— ACTION ITEM —
Below are records with pictures in them. Output exactly the lines from the one with "purple cutting board: 2 -> 1" through the one with "yellow domino: 2 -> 0", both included, and leave every picture out; give only those lines.

— DATASET ENTRIES —
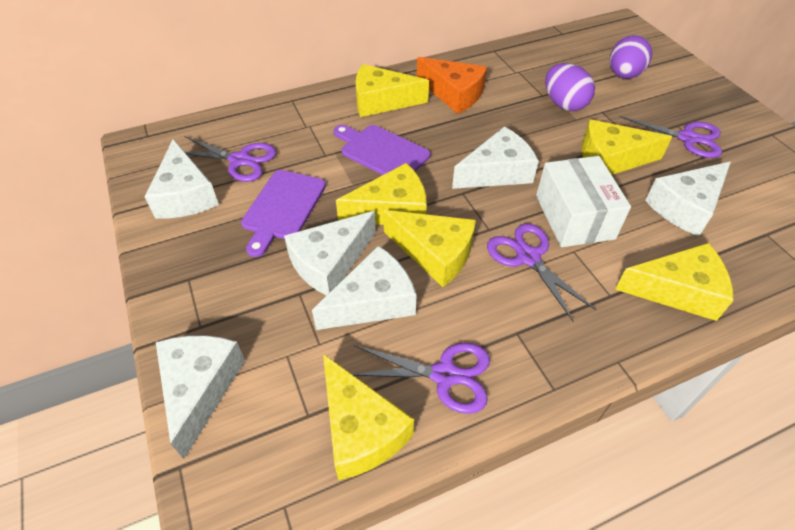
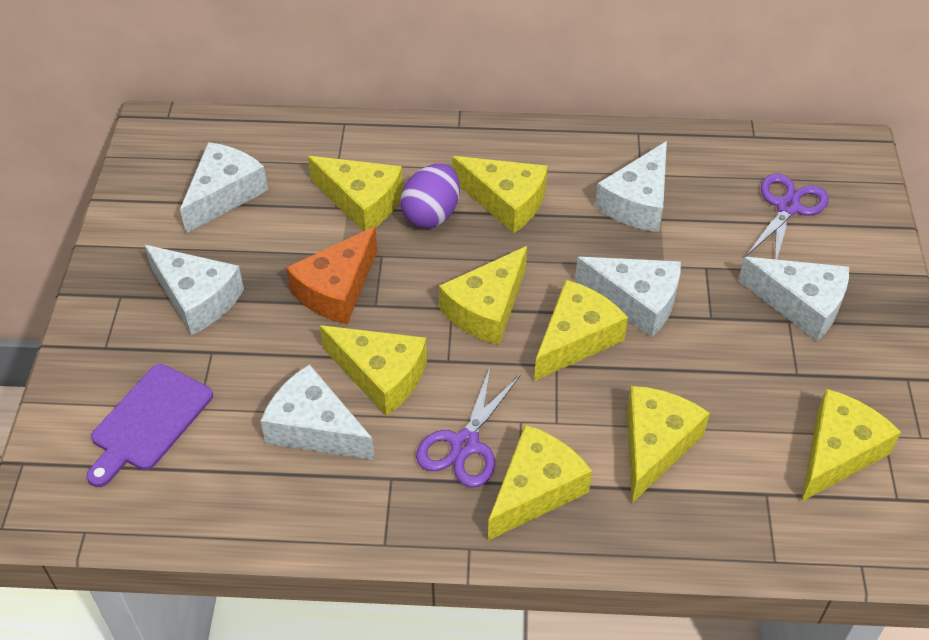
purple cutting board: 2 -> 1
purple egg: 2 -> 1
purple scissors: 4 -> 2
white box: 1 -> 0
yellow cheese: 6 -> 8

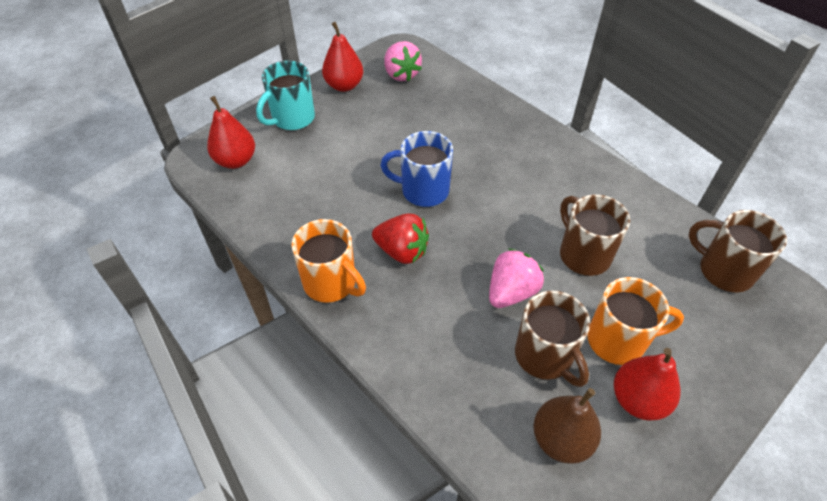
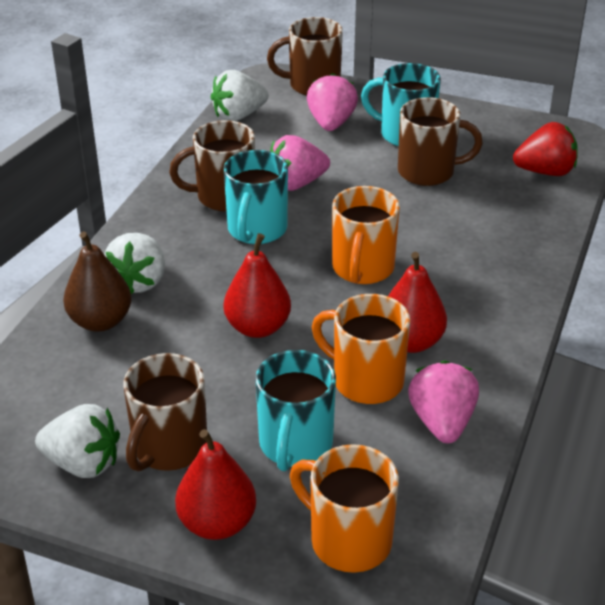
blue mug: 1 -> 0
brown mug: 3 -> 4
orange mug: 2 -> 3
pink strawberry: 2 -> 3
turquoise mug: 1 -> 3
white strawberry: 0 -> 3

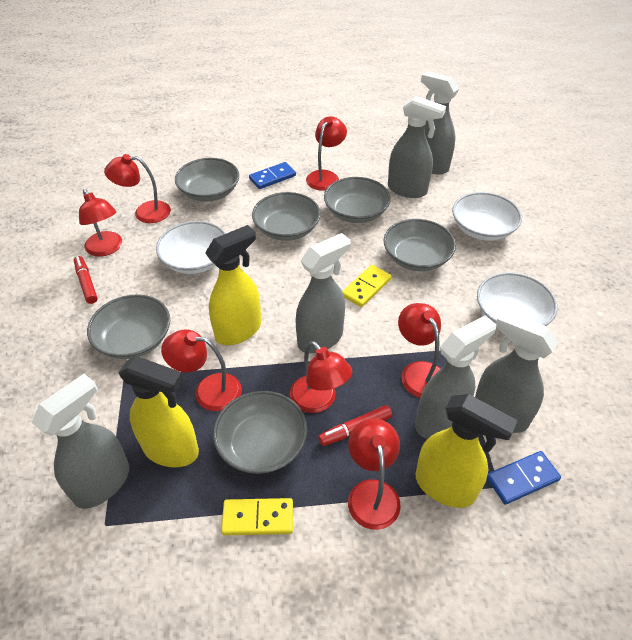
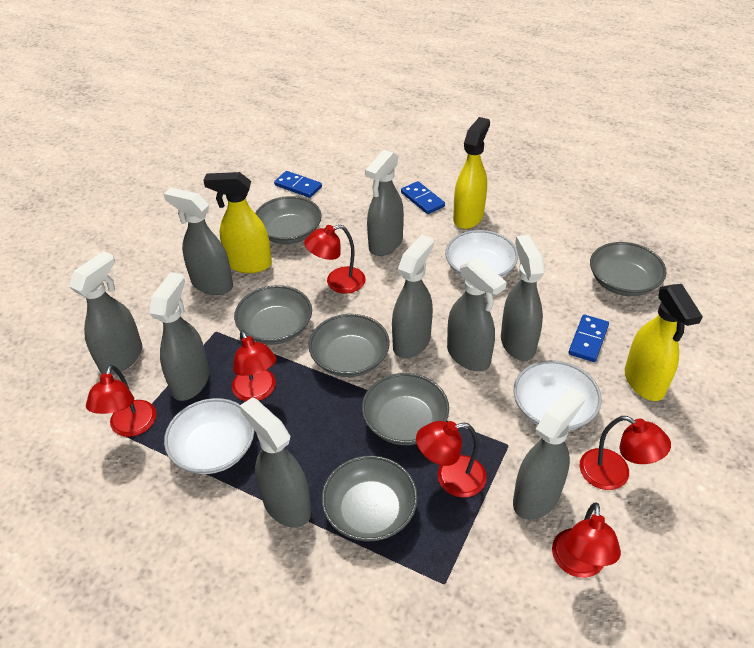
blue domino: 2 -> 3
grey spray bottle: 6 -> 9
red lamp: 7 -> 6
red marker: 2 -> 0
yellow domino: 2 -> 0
---
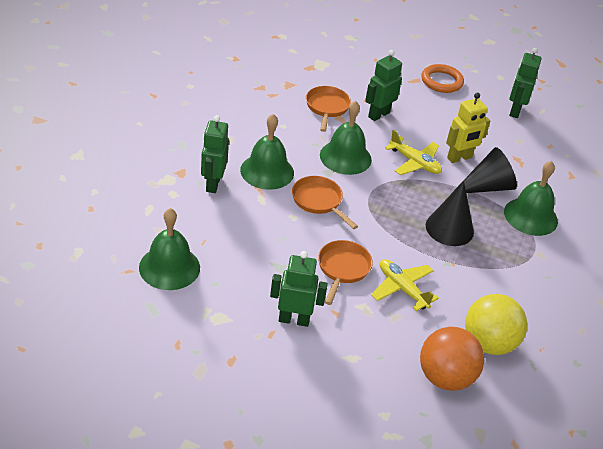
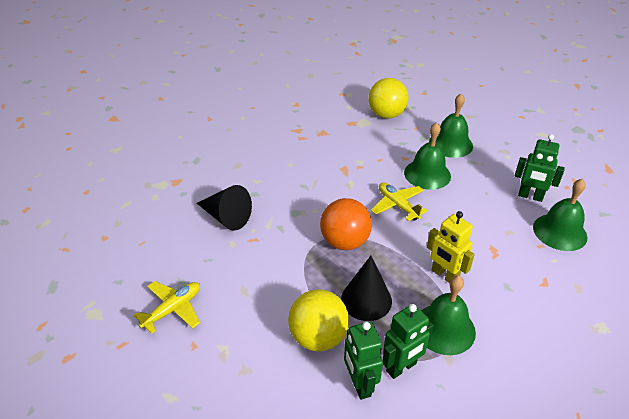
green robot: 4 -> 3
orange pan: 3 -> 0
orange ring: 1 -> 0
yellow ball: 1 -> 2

— EXPECTED ANSWER —
purple cutting board: 2 -> 1
purple egg: 2 -> 1
purple scissors: 4 -> 2
white box: 1 -> 0
yellow cheese: 6 -> 8

blue mug: 1 -> 0
brown mug: 3 -> 4
orange mug: 2 -> 3
pink strawberry: 2 -> 3
turquoise mug: 1 -> 3
white strawberry: 0 -> 3

blue domino: 2 -> 3
grey spray bottle: 6 -> 9
red lamp: 7 -> 6
red marker: 2 -> 0
yellow domino: 2 -> 0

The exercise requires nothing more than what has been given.